Work order =
Please swap every "observer" for "viewer" in the data below and reproduce it with nothing else changed, leaving out the pictures.
----- Entries shown -----
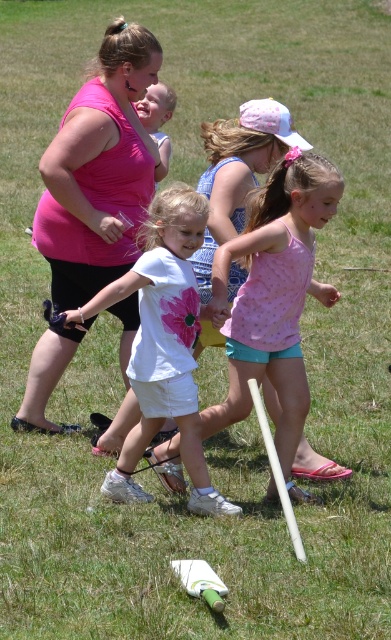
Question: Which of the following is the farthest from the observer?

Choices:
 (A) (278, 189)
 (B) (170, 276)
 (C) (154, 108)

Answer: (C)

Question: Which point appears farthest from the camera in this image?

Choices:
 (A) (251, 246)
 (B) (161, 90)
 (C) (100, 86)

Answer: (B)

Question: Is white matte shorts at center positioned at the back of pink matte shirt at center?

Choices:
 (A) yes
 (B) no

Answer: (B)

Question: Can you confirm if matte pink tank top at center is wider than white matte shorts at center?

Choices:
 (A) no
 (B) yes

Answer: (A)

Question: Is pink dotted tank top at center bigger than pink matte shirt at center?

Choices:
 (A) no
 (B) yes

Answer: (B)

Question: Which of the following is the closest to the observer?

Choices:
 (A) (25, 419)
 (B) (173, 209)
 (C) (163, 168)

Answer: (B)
-----
Response to the task =
Question: Which of the following is the farthest from the viewer?

Choices:
 (A) (278, 189)
 (B) (170, 276)
 (C) (154, 108)

Answer: (C)

Question: Which point appears farthest from the camera in this image?

Choices:
 (A) (251, 246)
 (B) (161, 90)
 (C) (100, 86)

Answer: (B)

Question: Is white matte shorts at center positioned at the back of pink matte shirt at center?

Choices:
 (A) yes
 (B) no

Answer: (B)

Question: Can you confirm if matte pink tank top at center is wider than white matte shorts at center?

Choices:
 (A) no
 (B) yes

Answer: (A)

Question: Is pink dotted tank top at center bigger than pink matte shirt at center?

Choices:
 (A) no
 (B) yes

Answer: (B)

Question: Which of the following is the closest to the viewer?

Choices:
 (A) (25, 419)
 (B) (173, 209)
 (C) (163, 168)

Answer: (B)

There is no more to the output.